Exercise data:

_ _ _ _ _ _ _

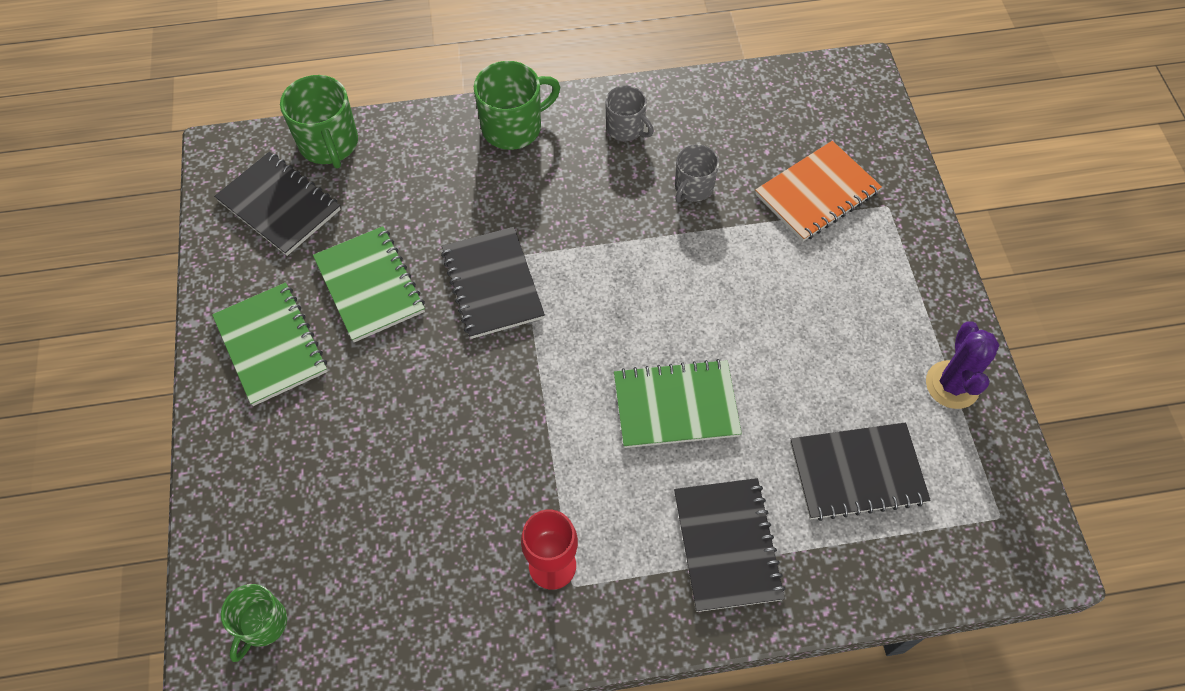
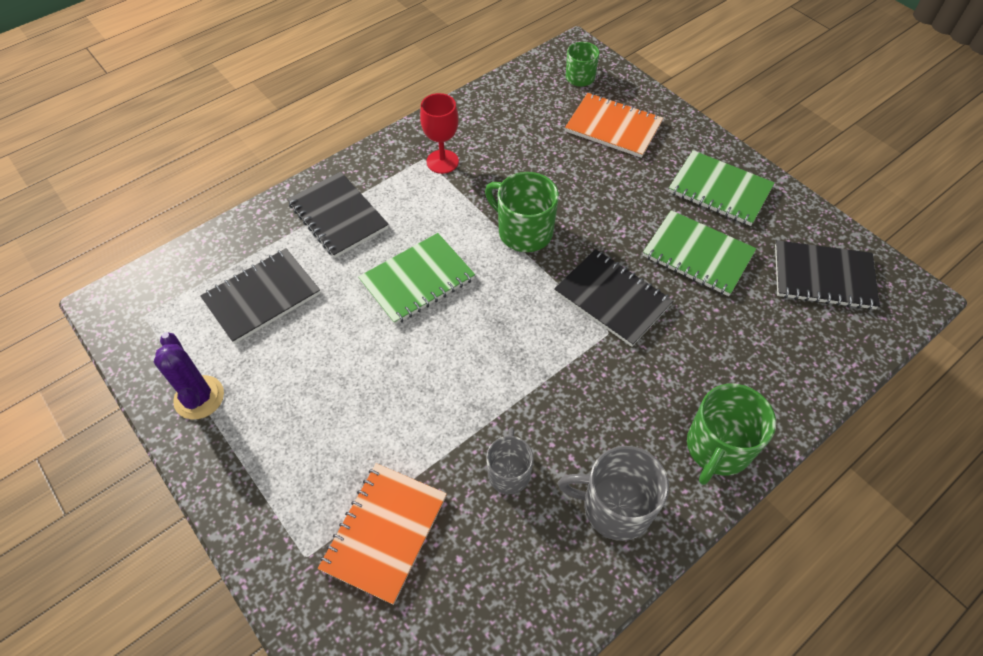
camera: 150 degrees right, 5 degrees down
(300, 502) = (613, 127): none -> orange notebook
(329, 144) = (847, 345): green mug -> green mug (523, 231)
(626, 128) = (615, 507): grey mug -> grey mug, size x1.57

_ _ _ _ _ _ _

Prompt:
For this exercise, return the data above exactly and leave every picture out.

Output of the task:
camera: 150 degrees right, 5 degrees down
(300, 502) = (613, 127): none -> orange notebook
(329, 144) = (847, 345): green mug -> green mug (523, 231)
(626, 128) = (615, 507): grey mug -> grey mug, size x1.57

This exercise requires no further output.